(The task):
The answer must consist of every line from the entries below that contains the word "AGND".

☆ ☆ ☆ ☆ ☆

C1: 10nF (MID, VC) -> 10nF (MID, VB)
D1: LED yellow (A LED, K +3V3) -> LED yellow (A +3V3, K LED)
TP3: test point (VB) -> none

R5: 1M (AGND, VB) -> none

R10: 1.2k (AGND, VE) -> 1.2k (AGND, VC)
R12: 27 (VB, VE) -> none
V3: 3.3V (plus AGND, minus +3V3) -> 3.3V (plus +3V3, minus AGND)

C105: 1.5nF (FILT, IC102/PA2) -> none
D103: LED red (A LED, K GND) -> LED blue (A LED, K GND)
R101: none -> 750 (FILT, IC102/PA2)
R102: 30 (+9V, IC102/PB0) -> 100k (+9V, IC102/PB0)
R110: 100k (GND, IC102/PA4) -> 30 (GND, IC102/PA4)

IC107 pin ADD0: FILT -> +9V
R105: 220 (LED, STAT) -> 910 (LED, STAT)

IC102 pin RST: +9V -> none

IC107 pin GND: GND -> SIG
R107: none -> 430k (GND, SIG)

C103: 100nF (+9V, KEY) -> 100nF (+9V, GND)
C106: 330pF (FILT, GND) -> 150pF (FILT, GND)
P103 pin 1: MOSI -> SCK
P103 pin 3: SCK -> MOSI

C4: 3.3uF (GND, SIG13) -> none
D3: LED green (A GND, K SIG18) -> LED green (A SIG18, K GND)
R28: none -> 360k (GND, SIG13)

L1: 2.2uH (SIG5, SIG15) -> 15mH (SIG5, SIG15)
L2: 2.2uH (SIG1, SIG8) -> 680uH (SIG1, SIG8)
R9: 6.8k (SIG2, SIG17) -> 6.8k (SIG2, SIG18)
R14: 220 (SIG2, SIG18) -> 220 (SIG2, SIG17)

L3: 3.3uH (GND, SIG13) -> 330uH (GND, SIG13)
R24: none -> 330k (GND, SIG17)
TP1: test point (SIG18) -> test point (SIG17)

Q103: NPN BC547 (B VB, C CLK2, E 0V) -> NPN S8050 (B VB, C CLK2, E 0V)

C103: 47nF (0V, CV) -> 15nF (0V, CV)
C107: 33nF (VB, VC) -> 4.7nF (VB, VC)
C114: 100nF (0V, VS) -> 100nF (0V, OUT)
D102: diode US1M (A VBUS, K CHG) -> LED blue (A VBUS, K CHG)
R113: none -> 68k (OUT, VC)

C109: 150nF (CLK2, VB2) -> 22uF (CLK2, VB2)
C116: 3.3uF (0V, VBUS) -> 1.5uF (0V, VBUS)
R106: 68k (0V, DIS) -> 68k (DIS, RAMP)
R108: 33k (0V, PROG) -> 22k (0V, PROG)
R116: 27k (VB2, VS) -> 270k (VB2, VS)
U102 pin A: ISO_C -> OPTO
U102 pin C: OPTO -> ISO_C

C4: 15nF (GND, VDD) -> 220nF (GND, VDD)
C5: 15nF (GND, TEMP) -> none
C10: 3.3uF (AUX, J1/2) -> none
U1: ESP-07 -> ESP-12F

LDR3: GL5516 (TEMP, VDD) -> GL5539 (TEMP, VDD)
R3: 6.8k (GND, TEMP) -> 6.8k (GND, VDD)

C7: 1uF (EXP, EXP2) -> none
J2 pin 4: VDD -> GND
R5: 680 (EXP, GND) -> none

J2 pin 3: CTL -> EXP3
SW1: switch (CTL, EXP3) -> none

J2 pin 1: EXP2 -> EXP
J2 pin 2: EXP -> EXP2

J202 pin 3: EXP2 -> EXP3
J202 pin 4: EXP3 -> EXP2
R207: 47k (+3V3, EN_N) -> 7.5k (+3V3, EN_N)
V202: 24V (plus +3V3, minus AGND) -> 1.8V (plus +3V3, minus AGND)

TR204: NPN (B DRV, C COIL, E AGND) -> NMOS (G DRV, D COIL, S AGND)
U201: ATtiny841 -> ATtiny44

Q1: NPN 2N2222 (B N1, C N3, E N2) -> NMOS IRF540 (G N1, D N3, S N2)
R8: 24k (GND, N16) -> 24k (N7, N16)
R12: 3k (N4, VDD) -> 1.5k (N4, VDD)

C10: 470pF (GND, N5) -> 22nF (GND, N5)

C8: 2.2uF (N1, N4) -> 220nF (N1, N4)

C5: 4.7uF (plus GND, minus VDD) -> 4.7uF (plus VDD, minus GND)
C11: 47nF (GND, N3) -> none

☆ ☆ ☆ ☆ ☆

(Written solution):
R5: 1M (AGND, VB) -> none
R10: 1.2k (AGND, VE) -> 1.2k (AGND, VC)
V3: 3.3V (plus AGND, minus +3V3) -> 3.3V (plus +3V3, minus AGND)
V202: 24V (plus +3V3, minus AGND) -> 1.8V (plus +3V3, minus AGND)
TR204: NPN (B DRV, C COIL, E AGND) -> NMOS (G DRV, D COIL, S AGND)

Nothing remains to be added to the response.